Problem description →
Find the line containing "green heart [434,221,492,282]" in the data below, then output that line and each one after it exactly, with nothing else.

Material supplied →

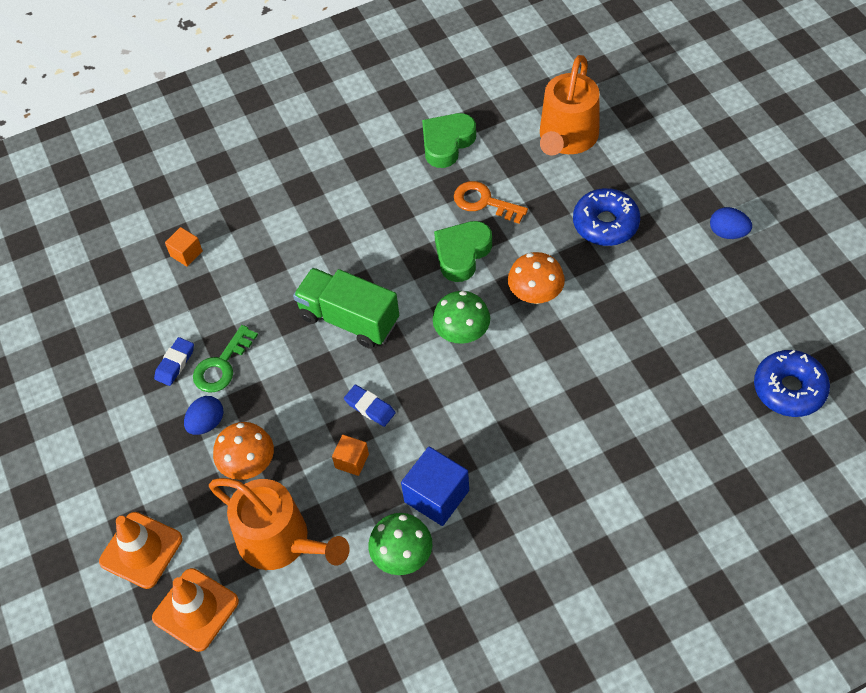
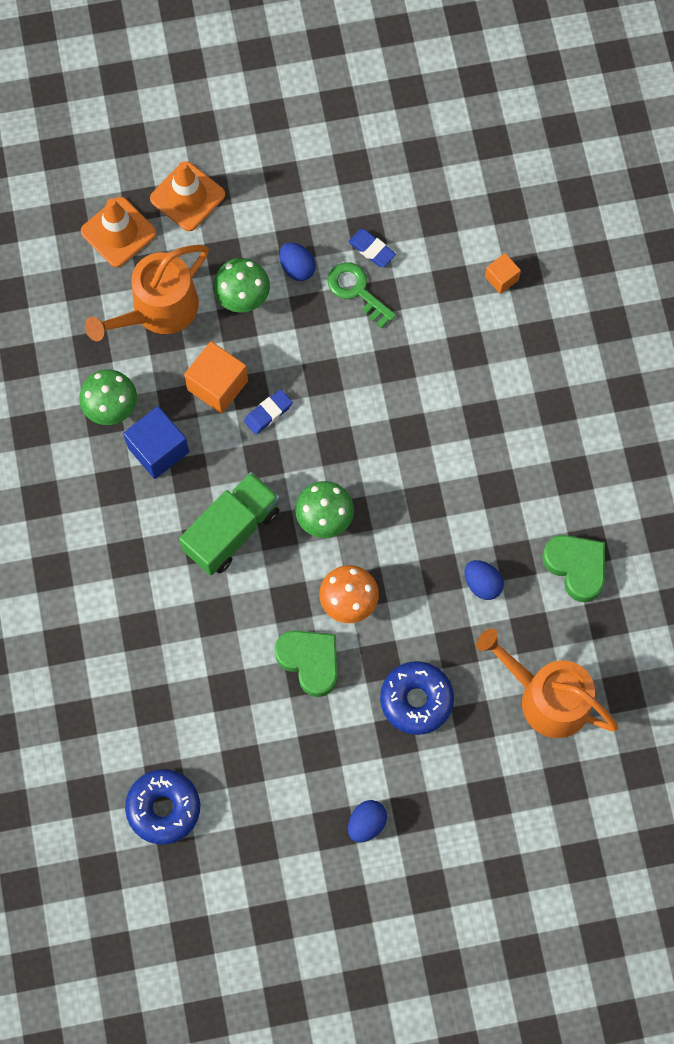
camera: 100 degrees right, 15 degrees up
orange mushroom [213,422,274,480] -> green mushroom [213,258,270,312]
green truck [293,268,399,349] -> green truck moved to [179,472,280,575]
orange cube [332,435,369,476] -> orange cube [184,341,248,414], size x1.77
green heart [434,221,492,282] -> green heart moved to [275,630,337,697]
orange key [454,181,528,224] -> blue egg [465,560,504,600]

Answer to this exercise →
green heart [434,221,492,282] -> green heart moved to [275,630,337,697]
orange key [454,181,528,224] -> blue egg [465,560,504,600]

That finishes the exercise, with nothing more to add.